WORK TASK:
Leaving the pictures out, transcribe the records below exactly.

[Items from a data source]
··········

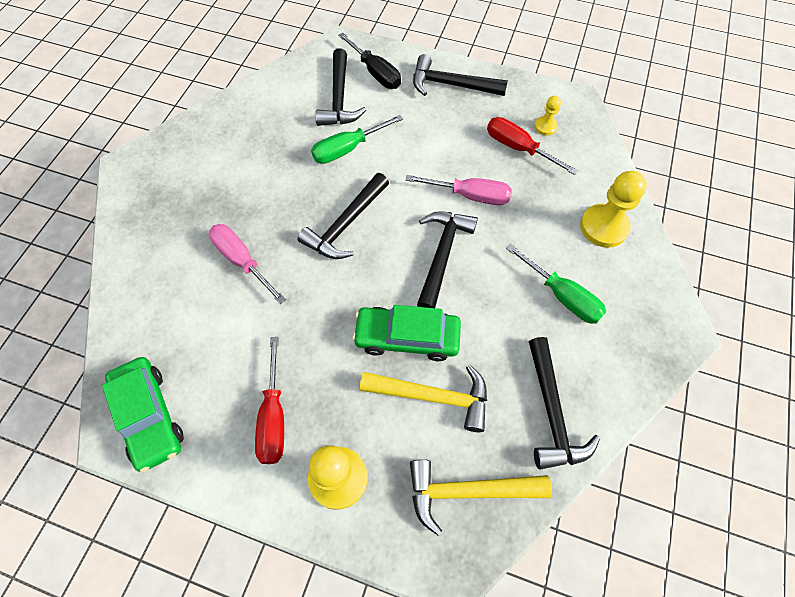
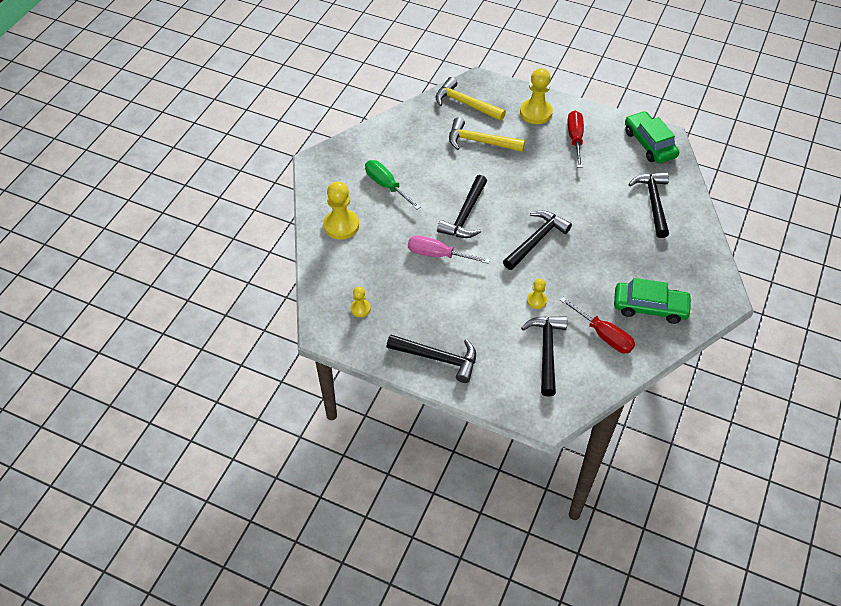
camera: 175 degrees left, 10 degrees down
(242, 261) = (610, 221): pink screwdriver -> none
(348, 149) = (536, 300): green screwdriver -> yellow pawn
(375, 73) = (511, 378): black screwdriver -> none
(407, 337) = (494, 170): green car -> green car (650, 307)
(468, 491) = (465, 104): yellow hammer -> yellow hammer turned 150 degrees counterclockwise
(519, 148) = (389, 290): red screwdriver -> red screwdriver (603, 335)
(551, 412) = (411, 131): black hammer -> black hammer (653, 202)

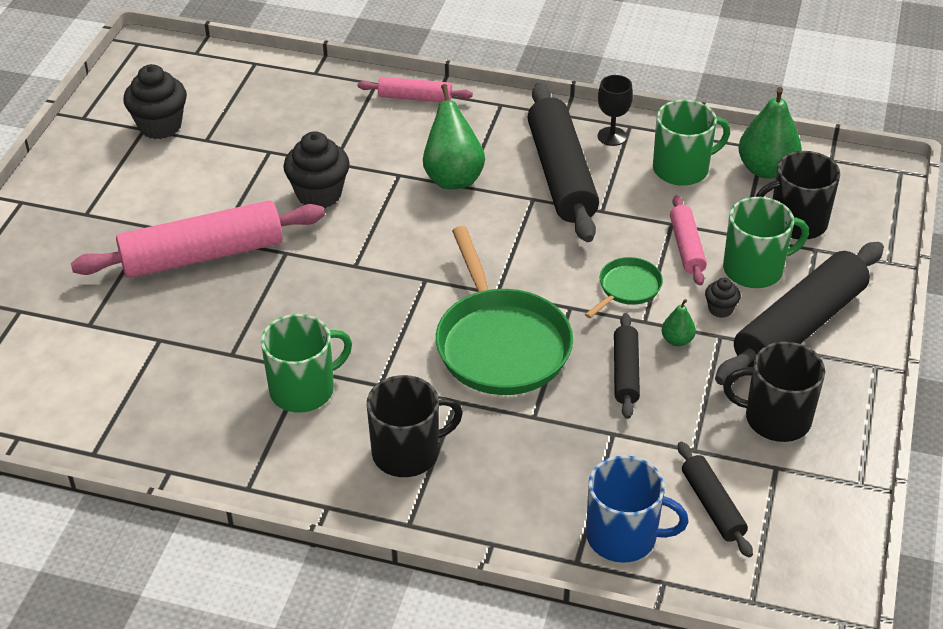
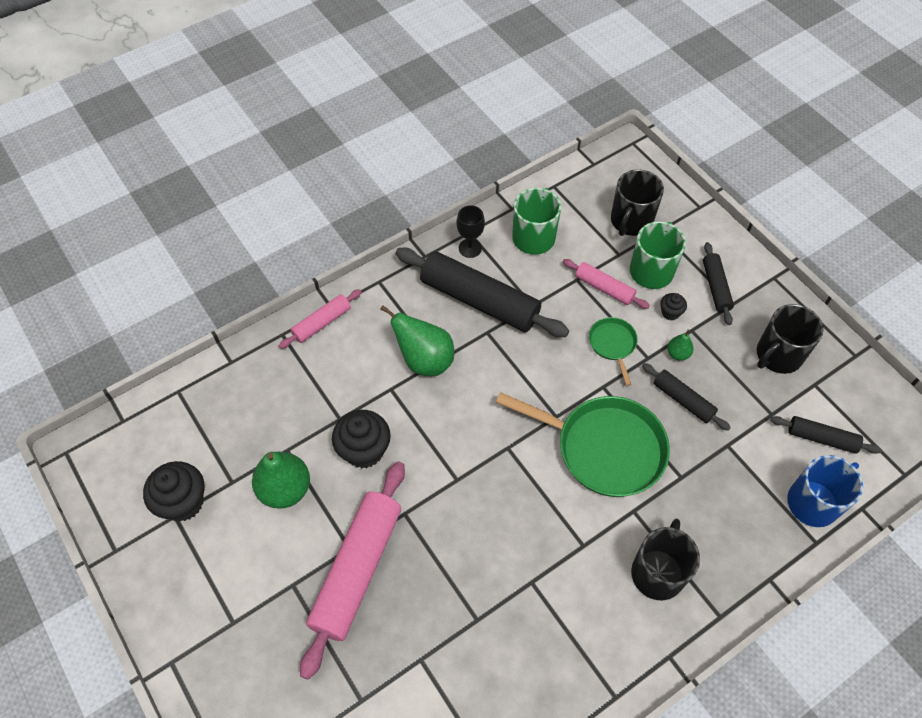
camera: 50 degrees left, 15 degrees up
(304, 389) = (550, 596): green mug -> none
(766, 169) = (573, 199): green pear -> green pear (285, 489)
(799, 326) = (715, 287): black rolling pin -> black rolling pin, size x0.51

··········

OUTPUT OF THE EXERCISE:
camera: 175 degrees left, 10 degrees down
(242, 261) = (610, 221): pink screwdriver -> none
(348, 149) = (536, 300): green screwdriver -> yellow pawn
(375, 73) = (511, 378): black screwdriver -> none
(407, 337) = (494, 170): green car -> green car (650, 307)
(468, 491) = (465, 104): yellow hammer -> yellow hammer turned 150 degrees counterclockwise
(519, 148) = (389, 290): red screwdriver -> red screwdriver (603, 335)
(551, 412) = (411, 131): black hammer -> black hammer (653, 202)

camera: 50 degrees left, 15 degrees up
(304, 389) = (550, 596): green mug -> none
(766, 169) = (573, 199): green pear -> green pear (285, 489)
(799, 326) = (715, 287): black rolling pin -> black rolling pin, size x0.51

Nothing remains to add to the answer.